## [Dataset items]
-----

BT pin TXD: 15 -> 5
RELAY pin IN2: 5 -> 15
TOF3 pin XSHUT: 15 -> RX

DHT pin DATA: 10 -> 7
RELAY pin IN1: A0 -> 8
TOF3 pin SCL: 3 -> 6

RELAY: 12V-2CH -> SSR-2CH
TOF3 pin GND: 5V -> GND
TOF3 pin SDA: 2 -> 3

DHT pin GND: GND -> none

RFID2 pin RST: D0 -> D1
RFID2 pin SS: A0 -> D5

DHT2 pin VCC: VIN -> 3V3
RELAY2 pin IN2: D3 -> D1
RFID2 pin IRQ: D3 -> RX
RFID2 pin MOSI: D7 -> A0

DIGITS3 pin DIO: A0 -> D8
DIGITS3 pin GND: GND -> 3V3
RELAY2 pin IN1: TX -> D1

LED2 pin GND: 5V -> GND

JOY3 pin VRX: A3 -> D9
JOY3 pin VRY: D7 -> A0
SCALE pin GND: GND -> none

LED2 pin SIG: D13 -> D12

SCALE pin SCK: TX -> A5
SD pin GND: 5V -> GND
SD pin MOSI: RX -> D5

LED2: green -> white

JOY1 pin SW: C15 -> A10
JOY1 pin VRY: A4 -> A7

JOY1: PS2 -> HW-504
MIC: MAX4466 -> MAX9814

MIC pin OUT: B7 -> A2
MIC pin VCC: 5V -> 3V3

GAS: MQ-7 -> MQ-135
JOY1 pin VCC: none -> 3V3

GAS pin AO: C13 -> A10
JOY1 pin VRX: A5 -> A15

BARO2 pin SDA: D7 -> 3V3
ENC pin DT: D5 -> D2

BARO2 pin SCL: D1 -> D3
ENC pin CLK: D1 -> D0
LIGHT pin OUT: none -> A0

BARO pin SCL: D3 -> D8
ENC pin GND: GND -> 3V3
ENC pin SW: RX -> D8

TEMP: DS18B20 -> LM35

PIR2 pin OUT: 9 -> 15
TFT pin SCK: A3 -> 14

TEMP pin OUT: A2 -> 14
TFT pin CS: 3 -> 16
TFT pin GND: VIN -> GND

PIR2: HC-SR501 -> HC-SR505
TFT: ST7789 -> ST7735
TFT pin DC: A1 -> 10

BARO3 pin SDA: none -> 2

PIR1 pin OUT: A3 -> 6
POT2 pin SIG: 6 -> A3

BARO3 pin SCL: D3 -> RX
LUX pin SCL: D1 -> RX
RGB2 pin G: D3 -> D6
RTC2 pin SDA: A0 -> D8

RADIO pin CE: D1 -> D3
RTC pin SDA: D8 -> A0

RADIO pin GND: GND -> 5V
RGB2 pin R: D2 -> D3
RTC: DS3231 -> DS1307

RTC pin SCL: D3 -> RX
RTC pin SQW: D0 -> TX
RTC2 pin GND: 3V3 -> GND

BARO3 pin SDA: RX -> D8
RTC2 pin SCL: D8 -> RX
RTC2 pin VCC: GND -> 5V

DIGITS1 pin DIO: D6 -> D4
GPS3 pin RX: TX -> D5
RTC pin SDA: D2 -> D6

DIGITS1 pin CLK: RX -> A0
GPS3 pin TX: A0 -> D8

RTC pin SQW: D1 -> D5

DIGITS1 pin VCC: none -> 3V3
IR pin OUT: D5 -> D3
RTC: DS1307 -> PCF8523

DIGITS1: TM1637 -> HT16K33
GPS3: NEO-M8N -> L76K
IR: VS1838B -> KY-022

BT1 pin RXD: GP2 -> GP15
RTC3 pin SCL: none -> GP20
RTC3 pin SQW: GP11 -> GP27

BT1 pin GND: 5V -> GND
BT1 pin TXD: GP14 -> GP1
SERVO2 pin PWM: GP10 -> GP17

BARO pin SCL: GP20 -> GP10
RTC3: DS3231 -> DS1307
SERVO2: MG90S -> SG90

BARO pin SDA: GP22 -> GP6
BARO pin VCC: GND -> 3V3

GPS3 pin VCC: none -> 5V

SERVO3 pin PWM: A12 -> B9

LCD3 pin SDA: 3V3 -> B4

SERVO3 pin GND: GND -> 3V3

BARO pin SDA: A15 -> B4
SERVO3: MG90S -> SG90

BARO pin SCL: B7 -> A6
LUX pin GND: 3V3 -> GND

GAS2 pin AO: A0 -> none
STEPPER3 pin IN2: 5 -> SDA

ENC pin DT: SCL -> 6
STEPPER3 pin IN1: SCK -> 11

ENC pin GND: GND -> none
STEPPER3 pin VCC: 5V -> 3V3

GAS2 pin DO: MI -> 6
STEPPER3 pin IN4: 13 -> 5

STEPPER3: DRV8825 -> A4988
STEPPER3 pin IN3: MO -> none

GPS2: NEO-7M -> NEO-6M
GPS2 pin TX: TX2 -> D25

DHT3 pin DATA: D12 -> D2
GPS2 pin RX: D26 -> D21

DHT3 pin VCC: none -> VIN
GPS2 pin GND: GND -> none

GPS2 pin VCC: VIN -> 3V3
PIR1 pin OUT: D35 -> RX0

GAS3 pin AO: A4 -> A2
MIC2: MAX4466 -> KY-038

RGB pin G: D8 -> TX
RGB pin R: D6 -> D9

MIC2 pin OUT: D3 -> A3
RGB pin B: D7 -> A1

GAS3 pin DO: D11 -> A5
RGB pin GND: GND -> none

-----

## [Task brief]
Each entry above needs to be output exactly.

## [Answer space]
BT pin TXD: 15 -> 5
RELAY pin IN2: 5 -> 15
TOF3 pin XSHUT: 15 -> RX

DHT pin DATA: 10 -> 7
RELAY pin IN1: A0 -> 8
TOF3 pin SCL: 3 -> 6

RELAY: 12V-2CH -> SSR-2CH
TOF3 pin GND: 5V -> GND
TOF3 pin SDA: 2 -> 3

DHT pin GND: GND -> none

RFID2 pin RST: D0 -> D1
RFID2 pin SS: A0 -> D5

DHT2 pin VCC: VIN -> 3V3
RELAY2 pin IN2: D3 -> D1
RFID2 pin IRQ: D3 -> RX
RFID2 pin MOSI: D7 -> A0

DIGITS3 pin DIO: A0 -> D8
DIGITS3 pin GND: GND -> 3V3
RELAY2 pin IN1: TX -> D1

LED2 pin GND: 5V -> GND

JOY3 pin VRX: A3 -> D9
JOY3 pin VRY: D7 -> A0
SCALE pin GND: GND -> none

LED2 pin SIG: D13 -> D12

SCALE pin SCK: TX -> A5
SD pin GND: 5V -> GND
SD pin MOSI: RX -> D5

LED2: green -> white

JOY1 pin SW: C15 -> A10
JOY1 pin VRY: A4 -> A7

JOY1: PS2 -> HW-504
MIC: MAX4466 -> MAX9814

MIC pin OUT: B7 -> A2
MIC pin VCC: 5V -> 3V3

GAS: MQ-7 -> MQ-135
JOY1 pin VCC: none -> 3V3

GAS pin AO: C13 -> A10
JOY1 pin VRX: A5 -> A15

BARO2 pin SDA: D7 -> 3V3
ENC pin DT: D5 -> D2

BARO2 pin SCL: D1 -> D3
ENC pin CLK: D1 -> D0
LIGHT pin OUT: none -> A0

BARO pin SCL: D3 -> D8
ENC pin GND: GND -> 3V3
ENC pin SW: RX -> D8

TEMP: DS18B20 -> LM35

PIR2 pin OUT: 9 -> 15
TFT pin SCK: A3 -> 14

TEMP pin OUT: A2 -> 14
TFT pin CS: 3 -> 16
TFT pin GND: VIN -> GND

PIR2: HC-SR501 -> HC-SR505
TFT: ST7789 -> ST7735
TFT pin DC: A1 -> 10

BARO3 pin SDA: none -> 2

PIR1 pin OUT: A3 -> 6
POT2 pin SIG: 6 -> A3

BARO3 pin SCL: D3 -> RX
LUX pin SCL: D1 -> RX
RGB2 pin G: D3 -> D6
RTC2 pin SDA: A0 -> D8

RADIO pin CE: D1 -> D3
RTC pin SDA: D8 -> A0

RADIO pin GND: GND -> 5V
RGB2 pin R: D2 -> D3
RTC: DS3231 -> DS1307

RTC pin SCL: D3 -> RX
RTC pin SQW: D0 -> TX
RTC2 pin GND: 3V3 -> GND

BARO3 pin SDA: RX -> D8
RTC2 pin SCL: D8 -> RX
RTC2 pin VCC: GND -> 5V

DIGITS1 pin DIO: D6 -> D4
GPS3 pin RX: TX -> D5
RTC pin SDA: D2 -> D6

DIGITS1 pin CLK: RX -> A0
GPS3 pin TX: A0 -> D8

RTC pin SQW: D1 -> D5

DIGITS1 pin VCC: none -> 3V3
IR pin OUT: D5 -> D3
RTC: DS1307 -> PCF8523

DIGITS1: TM1637 -> HT16K33
GPS3: NEO-M8N -> L76K
IR: VS1838B -> KY-022

BT1 pin RXD: GP2 -> GP15
RTC3 pin SCL: none -> GP20
RTC3 pin SQW: GP11 -> GP27

BT1 pin GND: 5V -> GND
BT1 pin TXD: GP14 -> GP1
SERVO2 pin PWM: GP10 -> GP17

BARO pin SCL: GP20 -> GP10
RTC3: DS3231 -> DS1307
SERVO2: MG90S -> SG90

BARO pin SDA: GP22 -> GP6
BARO pin VCC: GND -> 3V3

GPS3 pin VCC: none -> 5V

SERVO3 pin PWM: A12 -> B9

LCD3 pin SDA: 3V3 -> B4

SERVO3 pin GND: GND -> 3V3

BARO pin SDA: A15 -> B4
SERVO3: MG90S -> SG90

BARO pin SCL: B7 -> A6
LUX pin GND: 3V3 -> GND

GAS2 pin AO: A0 -> none
STEPPER3 pin IN2: 5 -> SDA

ENC pin DT: SCL -> 6
STEPPER3 pin IN1: SCK -> 11

ENC pin GND: GND -> none
STEPPER3 pin VCC: 5V -> 3V3

GAS2 pin DO: MI -> 6
STEPPER3 pin IN4: 13 -> 5

STEPPER3: DRV8825 -> A4988
STEPPER3 pin IN3: MO -> none

GPS2: NEO-7M -> NEO-6M
GPS2 pin TX: TX2 -> D25

DHT3 pin DATA: D12 -> D2
GPS2 pin RX: D26 -> D21

DHT3 pin VCC: none -> VIN
GPS2 pin GND: GND -> none

GPS2 pin VCC: VIN -> 3V3
PIR1 pin OUT: D35 -> RX0

GAS3 pin AO: A4 -> A2
MIC2: MAX4466 -> KY-038

RGB pin G: D8 -> TX
RGB pin R: D6 -> D9

MIC2 pin OUT: D3 -> A3
RGB pin B: D7 -> A1

GAS3 pin DO: D11 -> A5
RGB pin GND: GND -> none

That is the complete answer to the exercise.